+++ Data entries

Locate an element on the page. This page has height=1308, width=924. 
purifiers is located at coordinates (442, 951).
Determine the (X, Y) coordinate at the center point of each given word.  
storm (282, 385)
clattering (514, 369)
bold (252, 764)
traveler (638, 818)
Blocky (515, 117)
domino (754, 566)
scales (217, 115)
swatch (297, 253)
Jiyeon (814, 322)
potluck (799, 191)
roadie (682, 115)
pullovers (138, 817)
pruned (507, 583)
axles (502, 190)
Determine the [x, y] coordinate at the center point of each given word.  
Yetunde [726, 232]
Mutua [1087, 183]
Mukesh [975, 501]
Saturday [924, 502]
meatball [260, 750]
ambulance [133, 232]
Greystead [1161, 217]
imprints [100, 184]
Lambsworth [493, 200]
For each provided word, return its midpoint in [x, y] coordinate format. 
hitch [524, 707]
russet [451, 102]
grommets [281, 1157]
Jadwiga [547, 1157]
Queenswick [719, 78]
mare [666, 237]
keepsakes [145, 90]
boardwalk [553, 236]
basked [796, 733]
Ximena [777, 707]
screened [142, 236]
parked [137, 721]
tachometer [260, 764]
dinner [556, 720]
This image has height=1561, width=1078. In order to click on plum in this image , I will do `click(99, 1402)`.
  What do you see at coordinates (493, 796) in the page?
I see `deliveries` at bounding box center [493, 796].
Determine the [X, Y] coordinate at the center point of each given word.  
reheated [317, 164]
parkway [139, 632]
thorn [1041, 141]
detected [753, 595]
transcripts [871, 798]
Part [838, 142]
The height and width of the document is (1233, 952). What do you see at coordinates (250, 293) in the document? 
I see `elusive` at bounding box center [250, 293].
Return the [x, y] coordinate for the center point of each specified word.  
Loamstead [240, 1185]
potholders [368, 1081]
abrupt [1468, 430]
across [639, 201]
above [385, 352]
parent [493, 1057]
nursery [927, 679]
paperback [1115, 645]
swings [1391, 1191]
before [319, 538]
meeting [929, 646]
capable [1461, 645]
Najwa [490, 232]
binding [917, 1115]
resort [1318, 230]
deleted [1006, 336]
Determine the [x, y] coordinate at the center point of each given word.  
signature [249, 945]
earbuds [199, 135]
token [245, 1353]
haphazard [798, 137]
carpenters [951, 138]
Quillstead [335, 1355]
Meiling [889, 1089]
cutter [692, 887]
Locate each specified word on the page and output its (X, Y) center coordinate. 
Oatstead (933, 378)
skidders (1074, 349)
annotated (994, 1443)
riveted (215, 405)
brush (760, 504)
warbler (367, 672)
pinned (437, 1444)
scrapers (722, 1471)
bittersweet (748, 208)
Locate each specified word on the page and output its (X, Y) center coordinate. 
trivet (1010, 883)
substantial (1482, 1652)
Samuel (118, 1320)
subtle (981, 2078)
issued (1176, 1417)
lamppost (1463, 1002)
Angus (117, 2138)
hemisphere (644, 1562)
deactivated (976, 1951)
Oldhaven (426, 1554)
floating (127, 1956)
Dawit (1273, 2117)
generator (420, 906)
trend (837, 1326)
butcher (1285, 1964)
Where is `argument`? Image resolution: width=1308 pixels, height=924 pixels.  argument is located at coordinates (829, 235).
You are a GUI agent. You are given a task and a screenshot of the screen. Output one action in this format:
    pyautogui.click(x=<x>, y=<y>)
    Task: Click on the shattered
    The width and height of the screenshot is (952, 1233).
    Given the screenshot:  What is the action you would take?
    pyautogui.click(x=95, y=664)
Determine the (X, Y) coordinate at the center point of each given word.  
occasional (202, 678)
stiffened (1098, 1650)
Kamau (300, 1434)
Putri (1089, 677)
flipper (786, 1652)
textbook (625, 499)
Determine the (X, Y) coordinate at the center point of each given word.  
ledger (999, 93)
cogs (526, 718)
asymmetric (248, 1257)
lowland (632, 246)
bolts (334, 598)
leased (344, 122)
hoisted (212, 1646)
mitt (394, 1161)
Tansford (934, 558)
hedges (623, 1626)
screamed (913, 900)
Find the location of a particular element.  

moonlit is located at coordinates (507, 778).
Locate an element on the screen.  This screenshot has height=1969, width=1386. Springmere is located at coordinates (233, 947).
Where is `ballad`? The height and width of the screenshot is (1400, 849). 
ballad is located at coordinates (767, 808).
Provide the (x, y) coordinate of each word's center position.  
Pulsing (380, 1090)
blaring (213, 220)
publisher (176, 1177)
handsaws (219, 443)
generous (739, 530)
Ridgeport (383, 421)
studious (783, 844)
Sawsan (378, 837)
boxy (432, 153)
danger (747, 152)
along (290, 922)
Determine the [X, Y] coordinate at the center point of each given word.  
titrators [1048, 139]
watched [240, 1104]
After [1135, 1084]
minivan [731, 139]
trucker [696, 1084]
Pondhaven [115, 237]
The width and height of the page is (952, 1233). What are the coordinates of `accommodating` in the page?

++++++

Given request
Rescale the records between the line holding "Return the [x, y]" and the line holding "cutter [692, 887]", inclusive. Write those lines out again, requests included, with each coordinate in the answers multiplied by 1.25 and rounded to a whole number, halves rounded up.

The reply
Return the [x, y] coordinate for the center point of each specified word.  
Loamstead [300, 1481]
potholders [460, 1351]
abrupt [1835, 538]
across [799, 251]
above [481, 440]
parent [616, 1321]
nursery [1159, 849]
paperback [1394, 806]
swings [1739, 1489]
before [399, 673]
meeting [1161, 808]
capable [1826, 806]
Najwa [613, 290]
binding [1146, 1394]
resort [1648, 288]
deleted [1258, 420]
Determine the [x, y] coordinate at the center point of each given word.  
signature [311, 1181]
earbuds [249, 169]
token [306, 1691]
haphazard [998, 171]
carpenters [1189, 173]
Quillstead [419, 1694]
Meiling [1111, 1361]
cutter [865, 1109]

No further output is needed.